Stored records
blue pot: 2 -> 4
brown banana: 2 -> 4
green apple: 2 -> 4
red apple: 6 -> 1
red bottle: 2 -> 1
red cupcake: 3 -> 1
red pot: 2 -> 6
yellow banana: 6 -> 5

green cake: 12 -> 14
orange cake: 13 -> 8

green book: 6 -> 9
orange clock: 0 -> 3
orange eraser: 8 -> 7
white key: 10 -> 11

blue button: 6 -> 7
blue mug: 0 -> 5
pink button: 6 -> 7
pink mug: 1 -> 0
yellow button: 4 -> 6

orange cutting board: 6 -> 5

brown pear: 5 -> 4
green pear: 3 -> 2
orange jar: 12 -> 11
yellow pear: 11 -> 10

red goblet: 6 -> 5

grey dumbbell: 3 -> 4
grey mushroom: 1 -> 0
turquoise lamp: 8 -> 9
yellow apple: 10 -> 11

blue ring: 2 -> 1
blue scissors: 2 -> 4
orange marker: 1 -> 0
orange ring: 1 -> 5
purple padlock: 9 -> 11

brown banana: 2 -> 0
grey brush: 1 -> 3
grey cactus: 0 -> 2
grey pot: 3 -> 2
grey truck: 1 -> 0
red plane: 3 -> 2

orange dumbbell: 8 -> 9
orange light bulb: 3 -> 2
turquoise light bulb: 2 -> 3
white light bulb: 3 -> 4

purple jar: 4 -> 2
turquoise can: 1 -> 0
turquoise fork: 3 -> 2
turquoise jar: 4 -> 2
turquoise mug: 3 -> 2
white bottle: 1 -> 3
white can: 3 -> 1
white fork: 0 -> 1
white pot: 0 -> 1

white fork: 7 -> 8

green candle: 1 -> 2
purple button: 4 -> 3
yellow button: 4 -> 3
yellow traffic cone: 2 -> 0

* Try it *
Exactly as they appear above, set down all of the records once more.

* Written response *
blue pot: 2 -> 4
brown banana: 2 -> 4
green apple: 2 -> 4
red apple: 6 -> 1
red bottle: 2 -> 1
red cupcake: 3 -> 1
red pot: 2 -> 6
yellow banana: 6 -> 5

green cake: 12 -> 14
orange cake: 13 -> 8

green book: 6 -> 9
orange clock: 0 -> 3
orange eraser: 8 -> 7
white key: 10 -> 11

blue button: 6 -> 7
blue mug: 0 -> 5
pink button: 6 -> 7
pink mug: 1 -> 0
yellow button: 4 -> 6

orange cutting board: 6 -> 5

brown pear: 5 -> 4
green pear: 3 -> 2
orange jar: 12 -> 11
yellow pear: 11 -> 10

red goblet: 6 -> 5

grey dumbbell: 3 -> 4
grey mushroom: 1 -> 0
turquoise lamp: 8 -> 9
yellow apple: 10 -> 11

blue ring: 2 -> 1
blue scissors: 2 -> 4
orange marker: 1 -> 0
orange ring: 1 -> 5
purple padlock: 9 -> 11

brown banana: 2 -> 0
grey brush: 1 -> 3
grey cactus: 0 -> 2
grey pot: 3 -> 2
grey truck: 1 -> 0
red plane: 3 -> 2

orange dumbbell: 8 -> 9
orange light bulb: 3 -> 2
turquoise light bulb: 2 -> 3
white light bulb: 3 -> 4

purple jar: 4 -> 2
turquoise can: 1 -> 0
turquoise fork: 3 -> 2
turquoise jar: 4 -> 2
turquoise mug: 3 -> 2
white bottle: 1 -> 3
white can: 3 -> 1
white fork: 0 -> 1
white pot: 0 -> 1

white fork: 7 -> 8

green candle: 1 -> 2
purple button: 4 -> 3
yellow button: 4 -> 3
yellow traffic cone: 2 -> 0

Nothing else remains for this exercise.